=== RECORDS SUPPLIED ===

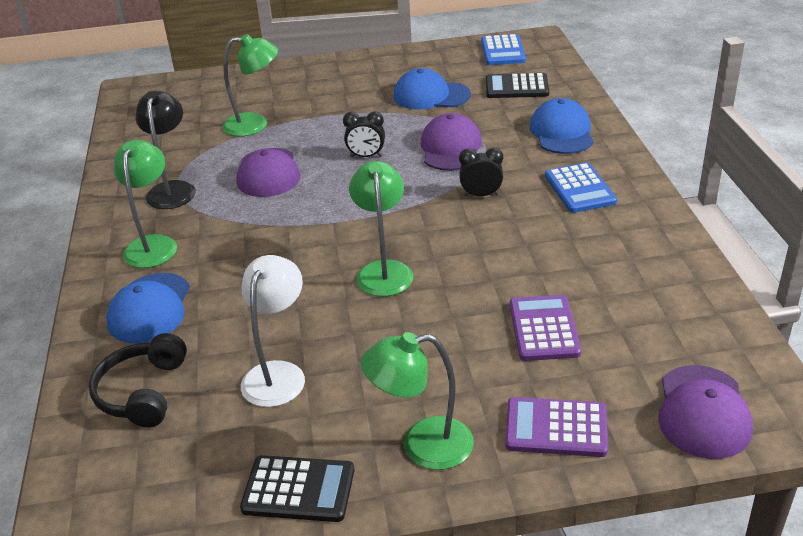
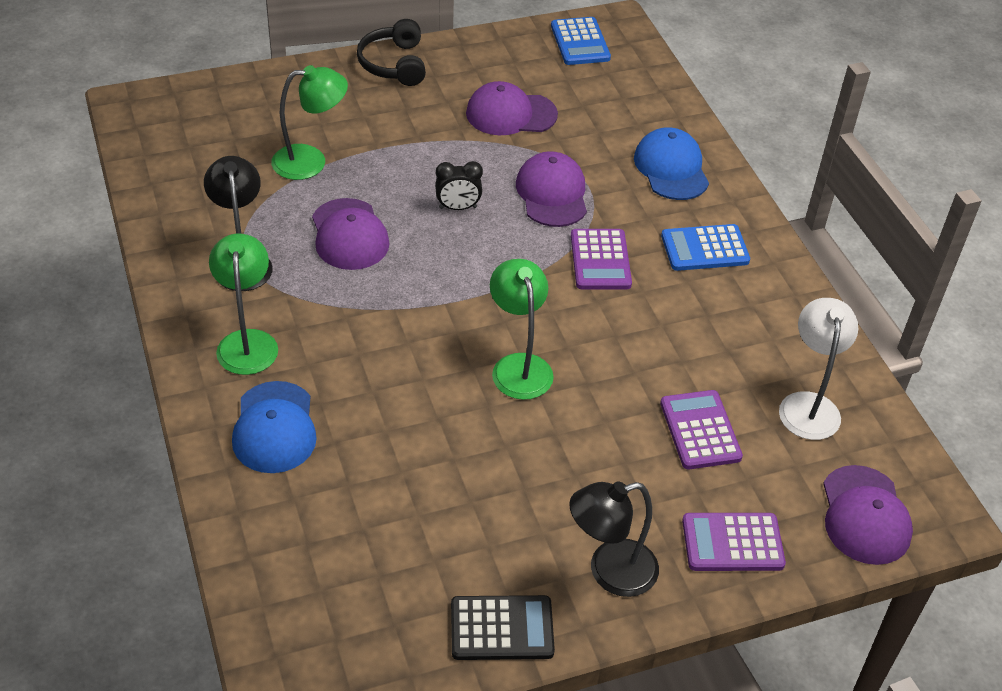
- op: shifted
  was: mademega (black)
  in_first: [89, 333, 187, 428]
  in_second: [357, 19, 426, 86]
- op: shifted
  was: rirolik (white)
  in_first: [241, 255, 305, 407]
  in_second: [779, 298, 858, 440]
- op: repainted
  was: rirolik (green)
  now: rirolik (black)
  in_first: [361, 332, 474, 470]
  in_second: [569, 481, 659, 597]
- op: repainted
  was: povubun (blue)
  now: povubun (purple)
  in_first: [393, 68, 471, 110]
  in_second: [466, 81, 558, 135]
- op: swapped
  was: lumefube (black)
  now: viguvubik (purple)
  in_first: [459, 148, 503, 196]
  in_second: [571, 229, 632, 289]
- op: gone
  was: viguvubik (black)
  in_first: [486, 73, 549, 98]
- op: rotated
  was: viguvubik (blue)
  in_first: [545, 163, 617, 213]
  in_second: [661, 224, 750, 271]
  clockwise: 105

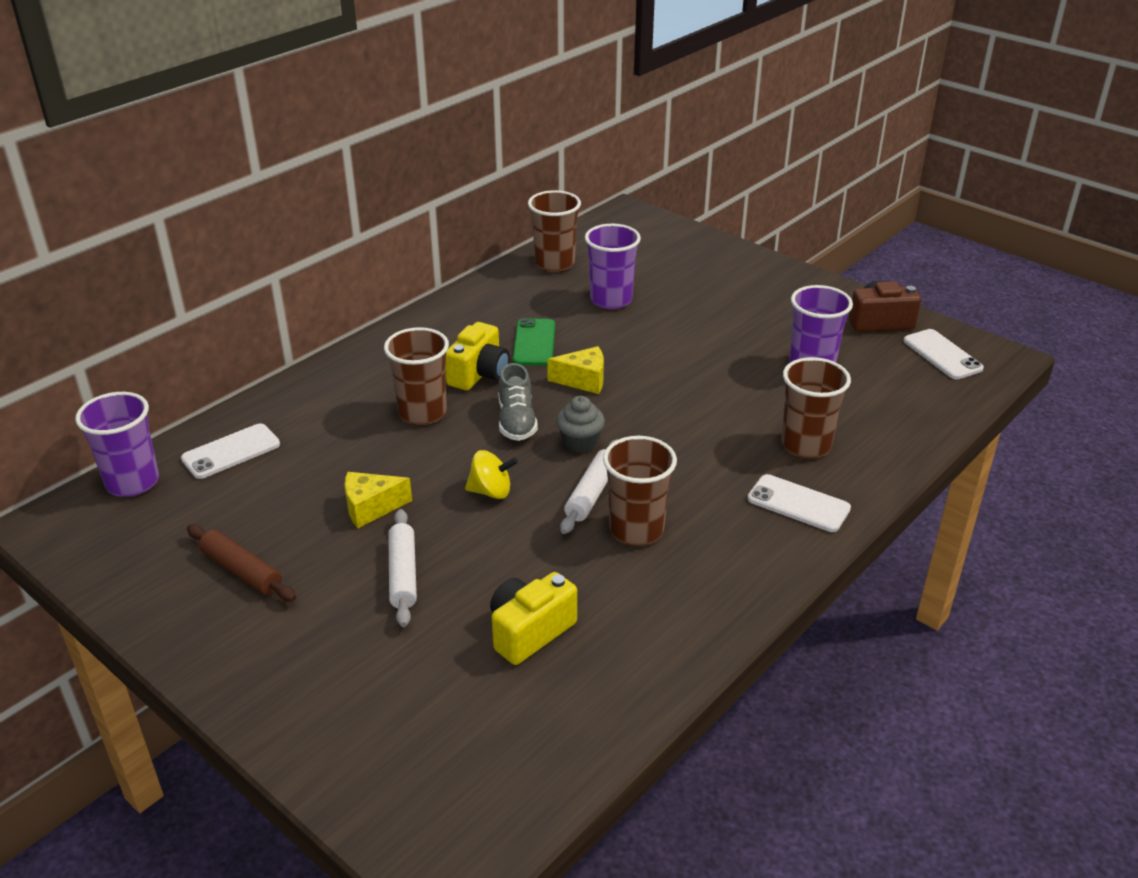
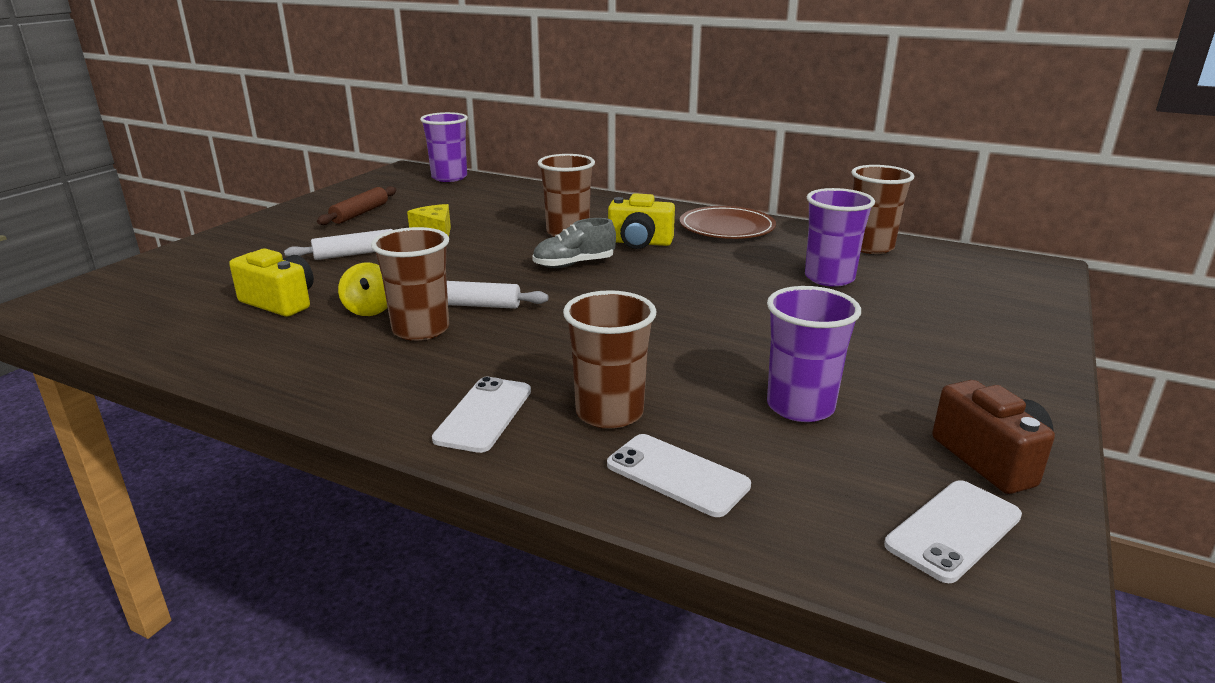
- op: shifted
  was: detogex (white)
  in_first: [181, 423, 280, 479]
  in_second: [607, 434, 751, 517]
- op: shifted
  was: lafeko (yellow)
  in_first: [465, 450, 518, 499]
  in_second: [338, 263, 388, 316]
- op: gone
  was: detogex (green)
  in_first: [513, 318, 555, 366]
- op: gone
  was:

===

WHAT IS REQUIRED: Every line of the records above must reappear exactly, though the pictures must not.

EXERCISE RESPONSE:
- op: shifted
  was: mademega (black)
  in_first: [89, 333, 187, 428]
  in_second: [357, 19, 426, 86]
- op: shifted
  was: rirolik (white)
  in_first: [241, 255, 305, 407]
  in_second: [779, 298, 858, 440]
- op: repainted
  was: rirolik (green)
  now: rirolik (black)
  in_first: [361, 332, 474, 470]
  in_second: [569, 481, 659, 597]
- op: repainted
  was: povubun (blue)
  now: povubun (purple)
  in_first: [393, 68, 471, 110]
  in_second: [466, 81, 558, 135]
- op: swapped
  was: lumefube (black)
  now: viguvubik (purple)
  in_first: [459, 148, 503, 196]
  in_second: [571, 229, 632, 289]
- op: gone
  was: viguvubik (black)
  in_first: [486, 73, 549, 98]
- op: rotated
  was: viguvubik (blue)
  in_first: [545, 163, 617, 213]
  in_second: [661, 224, 750, 271]
  clockwise: 105

- op: shifted
  was: detogex (white)
  in_first: [181, 423, 280, 479]
  in_second: [607, 434, 751, 517]
- op: shifted
  was: lafeko (yellow)
  in_first: [465, 450, 518, 499]
  in_second: [338, 263, 388, 316]
- op: gone
  was: detogex (green)
  in_first: [513, 318, 555, 366]
- op: gone
  was:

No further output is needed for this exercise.